+++ SUPPLIED RECORDS

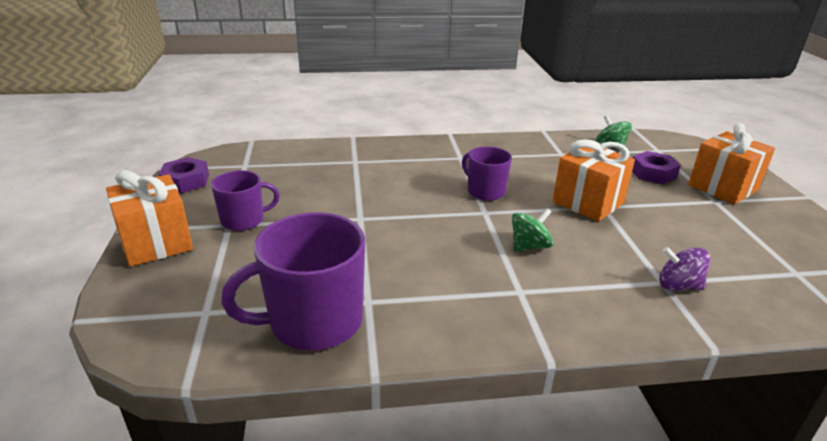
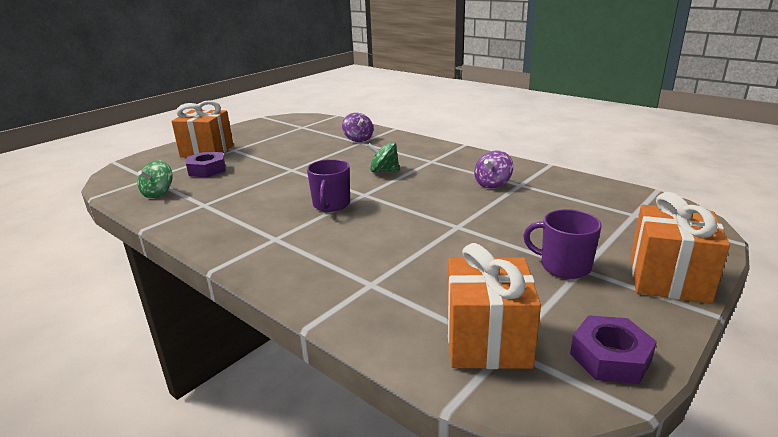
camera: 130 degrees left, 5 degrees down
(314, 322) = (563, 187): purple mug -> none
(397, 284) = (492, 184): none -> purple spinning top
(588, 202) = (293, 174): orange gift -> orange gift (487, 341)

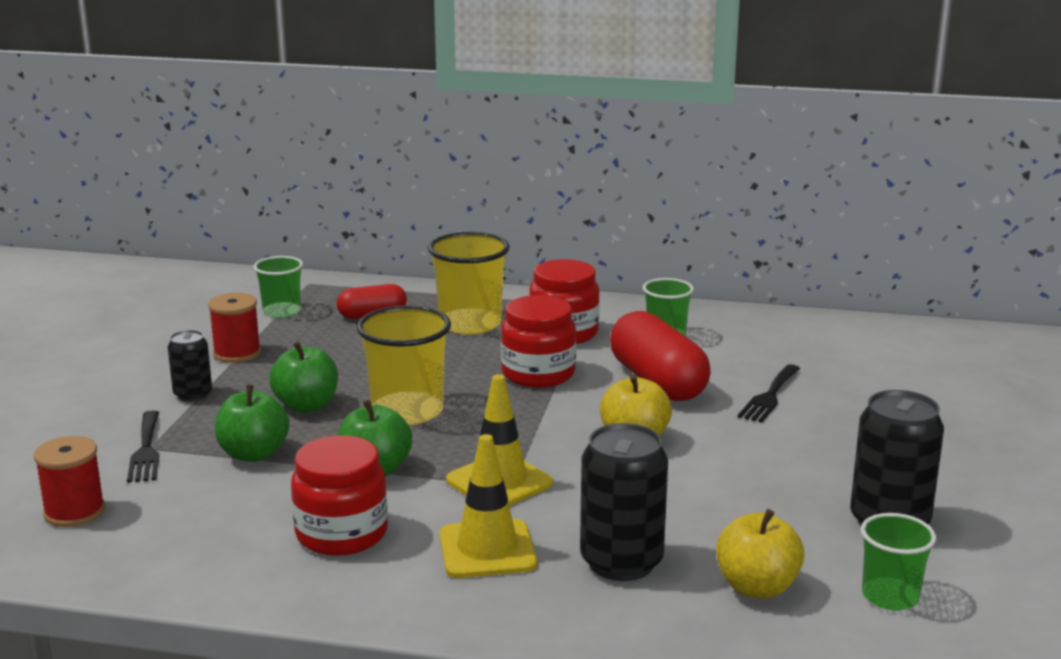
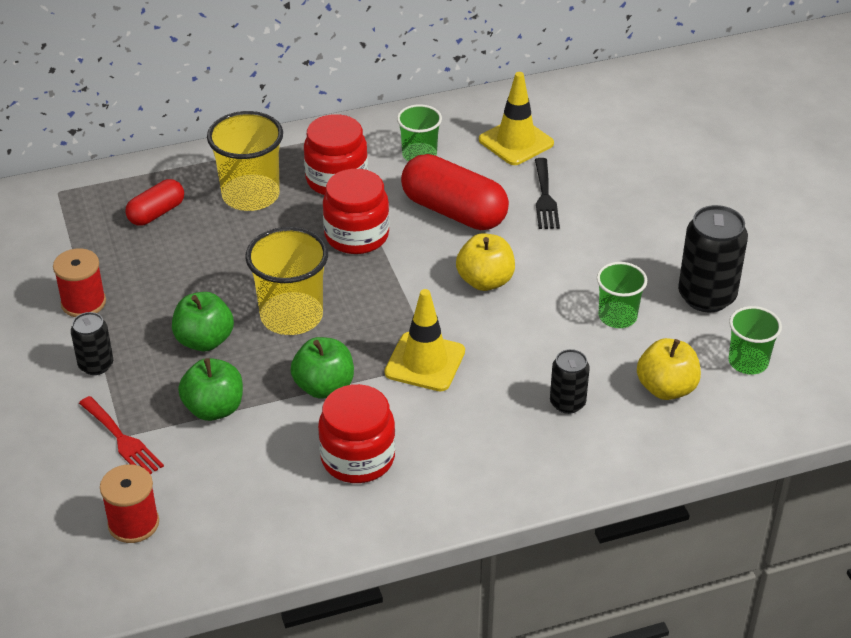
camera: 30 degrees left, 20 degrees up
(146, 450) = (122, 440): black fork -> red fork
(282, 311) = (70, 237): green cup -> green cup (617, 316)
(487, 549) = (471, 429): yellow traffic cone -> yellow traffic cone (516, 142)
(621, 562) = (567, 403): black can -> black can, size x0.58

++++++

Return every entry above exactly as written, with no pictures included.

WRITTEN ANSWER »
camera: 130 degrees left, 5 degrees down
(314, 322) = (563, 187): purple mug -> none
(397, 284) = (492, 184): none -> purple spinning top
(588, 202) = (293, 174): orange gift -> orange gift (487, 341)

camera: 30 degrees left, 20 degrees up
(146, 450) = (122, 440): black fork -> red fork
(282, 311) = (70, 237): green cup -> green cup (617, 316)
(487, 549) = (471, 429): yellow traffic cone -> yellow traffic cone (516, 142)
(621, 562) = (567, 403): black can -> black can, size x0.58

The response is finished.